• Exercise details
Produce an exact copy of the lines below, starting at the first and ending with the line containing "camera: 80 degrees left, 15 degrees up".

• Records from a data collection
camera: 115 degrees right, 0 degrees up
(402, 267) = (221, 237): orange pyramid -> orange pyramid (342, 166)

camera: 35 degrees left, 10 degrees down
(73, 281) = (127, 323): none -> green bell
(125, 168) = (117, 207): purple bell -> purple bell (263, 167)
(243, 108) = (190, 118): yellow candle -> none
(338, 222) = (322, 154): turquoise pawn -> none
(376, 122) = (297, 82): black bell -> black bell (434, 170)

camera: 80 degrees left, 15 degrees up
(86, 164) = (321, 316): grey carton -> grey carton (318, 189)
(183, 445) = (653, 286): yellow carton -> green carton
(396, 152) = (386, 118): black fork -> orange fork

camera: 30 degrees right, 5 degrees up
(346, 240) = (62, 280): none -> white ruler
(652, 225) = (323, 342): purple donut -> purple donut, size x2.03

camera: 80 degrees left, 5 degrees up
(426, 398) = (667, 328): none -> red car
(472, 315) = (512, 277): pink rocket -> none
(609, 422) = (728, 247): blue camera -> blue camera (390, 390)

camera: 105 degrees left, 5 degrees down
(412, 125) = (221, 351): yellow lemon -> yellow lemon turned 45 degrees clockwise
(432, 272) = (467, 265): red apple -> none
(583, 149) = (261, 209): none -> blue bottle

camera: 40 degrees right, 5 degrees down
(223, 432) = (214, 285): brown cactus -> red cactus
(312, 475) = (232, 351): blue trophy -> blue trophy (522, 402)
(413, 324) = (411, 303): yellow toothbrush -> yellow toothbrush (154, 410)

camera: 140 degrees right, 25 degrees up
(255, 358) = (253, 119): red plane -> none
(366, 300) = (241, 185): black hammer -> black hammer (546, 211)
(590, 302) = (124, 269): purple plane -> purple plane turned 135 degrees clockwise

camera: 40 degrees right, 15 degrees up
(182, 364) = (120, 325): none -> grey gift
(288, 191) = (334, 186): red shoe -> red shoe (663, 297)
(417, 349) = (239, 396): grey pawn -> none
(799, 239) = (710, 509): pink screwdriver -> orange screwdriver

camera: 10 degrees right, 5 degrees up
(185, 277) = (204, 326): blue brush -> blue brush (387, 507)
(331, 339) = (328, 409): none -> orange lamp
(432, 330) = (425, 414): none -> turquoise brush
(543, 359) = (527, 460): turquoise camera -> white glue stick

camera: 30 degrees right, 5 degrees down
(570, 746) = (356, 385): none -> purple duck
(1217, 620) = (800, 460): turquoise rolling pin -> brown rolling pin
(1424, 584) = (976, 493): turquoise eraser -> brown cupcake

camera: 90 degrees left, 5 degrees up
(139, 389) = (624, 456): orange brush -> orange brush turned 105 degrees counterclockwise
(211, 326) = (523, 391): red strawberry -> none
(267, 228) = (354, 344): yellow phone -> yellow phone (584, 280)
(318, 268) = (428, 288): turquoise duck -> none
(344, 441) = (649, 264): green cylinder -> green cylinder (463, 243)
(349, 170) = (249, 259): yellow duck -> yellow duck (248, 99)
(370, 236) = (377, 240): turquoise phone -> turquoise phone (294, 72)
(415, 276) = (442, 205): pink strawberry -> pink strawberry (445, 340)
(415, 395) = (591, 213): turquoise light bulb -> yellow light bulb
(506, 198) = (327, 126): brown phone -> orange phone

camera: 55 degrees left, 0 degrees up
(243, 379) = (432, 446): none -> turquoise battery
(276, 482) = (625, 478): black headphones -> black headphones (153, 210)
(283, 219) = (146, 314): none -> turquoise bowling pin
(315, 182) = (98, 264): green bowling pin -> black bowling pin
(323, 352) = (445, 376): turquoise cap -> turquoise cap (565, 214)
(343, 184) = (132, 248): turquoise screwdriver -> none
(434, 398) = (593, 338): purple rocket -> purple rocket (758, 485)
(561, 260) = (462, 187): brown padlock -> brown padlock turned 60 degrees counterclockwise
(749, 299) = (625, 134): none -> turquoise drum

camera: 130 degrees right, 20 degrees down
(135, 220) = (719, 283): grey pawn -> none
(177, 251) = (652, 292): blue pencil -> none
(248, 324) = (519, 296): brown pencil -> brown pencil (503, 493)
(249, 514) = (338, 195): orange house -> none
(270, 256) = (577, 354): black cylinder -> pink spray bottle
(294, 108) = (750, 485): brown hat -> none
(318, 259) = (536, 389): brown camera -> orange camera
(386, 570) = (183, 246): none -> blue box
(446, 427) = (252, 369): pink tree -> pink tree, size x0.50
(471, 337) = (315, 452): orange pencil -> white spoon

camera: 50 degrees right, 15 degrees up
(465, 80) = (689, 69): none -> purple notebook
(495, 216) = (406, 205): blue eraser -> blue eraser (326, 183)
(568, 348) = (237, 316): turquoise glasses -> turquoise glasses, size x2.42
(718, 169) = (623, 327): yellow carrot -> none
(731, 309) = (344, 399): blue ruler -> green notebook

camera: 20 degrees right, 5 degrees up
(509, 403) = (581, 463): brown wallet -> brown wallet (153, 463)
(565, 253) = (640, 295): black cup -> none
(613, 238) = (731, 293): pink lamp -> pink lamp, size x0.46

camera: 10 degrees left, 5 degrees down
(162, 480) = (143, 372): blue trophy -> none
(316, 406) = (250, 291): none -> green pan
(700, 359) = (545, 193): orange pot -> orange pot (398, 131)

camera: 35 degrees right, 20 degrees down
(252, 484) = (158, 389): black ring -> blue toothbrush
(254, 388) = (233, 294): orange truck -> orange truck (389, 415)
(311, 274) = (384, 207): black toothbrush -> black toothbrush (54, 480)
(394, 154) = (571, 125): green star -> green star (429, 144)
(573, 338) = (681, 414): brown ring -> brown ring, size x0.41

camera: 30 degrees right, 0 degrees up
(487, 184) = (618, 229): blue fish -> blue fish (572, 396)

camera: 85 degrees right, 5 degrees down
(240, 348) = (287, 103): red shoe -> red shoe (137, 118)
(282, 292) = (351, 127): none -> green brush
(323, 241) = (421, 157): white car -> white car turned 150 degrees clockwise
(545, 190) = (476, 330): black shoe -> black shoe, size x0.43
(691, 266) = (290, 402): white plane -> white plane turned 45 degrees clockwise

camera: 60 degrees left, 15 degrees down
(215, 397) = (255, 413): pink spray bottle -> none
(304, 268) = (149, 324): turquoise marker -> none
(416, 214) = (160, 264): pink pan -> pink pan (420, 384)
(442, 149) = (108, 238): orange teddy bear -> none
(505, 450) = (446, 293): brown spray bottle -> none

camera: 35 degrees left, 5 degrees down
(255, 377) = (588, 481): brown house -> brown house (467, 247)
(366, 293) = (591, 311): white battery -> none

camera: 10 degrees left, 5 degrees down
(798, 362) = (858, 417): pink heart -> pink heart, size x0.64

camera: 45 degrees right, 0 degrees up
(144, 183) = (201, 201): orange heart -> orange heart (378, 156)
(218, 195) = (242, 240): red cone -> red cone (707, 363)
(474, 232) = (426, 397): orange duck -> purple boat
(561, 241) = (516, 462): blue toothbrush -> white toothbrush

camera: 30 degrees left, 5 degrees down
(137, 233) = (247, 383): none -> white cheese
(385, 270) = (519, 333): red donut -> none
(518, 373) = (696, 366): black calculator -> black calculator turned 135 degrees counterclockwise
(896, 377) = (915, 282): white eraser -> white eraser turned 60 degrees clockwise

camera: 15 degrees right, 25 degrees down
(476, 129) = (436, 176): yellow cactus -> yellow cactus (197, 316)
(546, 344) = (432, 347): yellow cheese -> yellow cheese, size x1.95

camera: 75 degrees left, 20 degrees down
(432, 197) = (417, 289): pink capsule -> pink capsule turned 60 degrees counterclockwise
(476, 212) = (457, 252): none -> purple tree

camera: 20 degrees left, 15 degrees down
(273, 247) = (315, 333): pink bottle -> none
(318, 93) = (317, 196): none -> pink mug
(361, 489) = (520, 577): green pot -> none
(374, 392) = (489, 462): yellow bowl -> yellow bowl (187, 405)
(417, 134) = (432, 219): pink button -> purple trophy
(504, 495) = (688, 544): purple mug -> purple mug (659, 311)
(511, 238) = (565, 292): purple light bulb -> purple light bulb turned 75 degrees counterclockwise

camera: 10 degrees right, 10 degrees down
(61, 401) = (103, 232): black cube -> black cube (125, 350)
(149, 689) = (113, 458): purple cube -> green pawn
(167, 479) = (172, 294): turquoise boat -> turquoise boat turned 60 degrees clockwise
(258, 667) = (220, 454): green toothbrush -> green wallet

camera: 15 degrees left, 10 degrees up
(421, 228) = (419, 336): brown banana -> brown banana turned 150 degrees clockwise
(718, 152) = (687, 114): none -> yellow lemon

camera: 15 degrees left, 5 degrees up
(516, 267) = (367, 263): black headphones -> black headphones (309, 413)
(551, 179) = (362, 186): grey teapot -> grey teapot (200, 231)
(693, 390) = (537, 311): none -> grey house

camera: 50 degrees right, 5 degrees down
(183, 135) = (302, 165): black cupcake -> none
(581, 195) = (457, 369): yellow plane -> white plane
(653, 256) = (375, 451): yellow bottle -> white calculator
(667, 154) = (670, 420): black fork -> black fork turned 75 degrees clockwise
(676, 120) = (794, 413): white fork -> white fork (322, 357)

• Result of this task
camera: 115 degrees right, 0 degrees up
(402, 267) = (221, 237): orange pyramid -> orange pyramid (342, 166)

camera: 35 degrees left, 10 degrees down
(73, 281) = (127, 323): none -> green bell
(125, 168) = (117, 207): purple bell -> purple bell (263, 167)
(243, 108) = (190, 118): yellow candle -> none
(338, 222) = (322, 154): turquoise pawn -> none
(376, 122) = (297, 82): black bell -> black bell (434, 170)

camera: 80 degrees left, 15 degrees up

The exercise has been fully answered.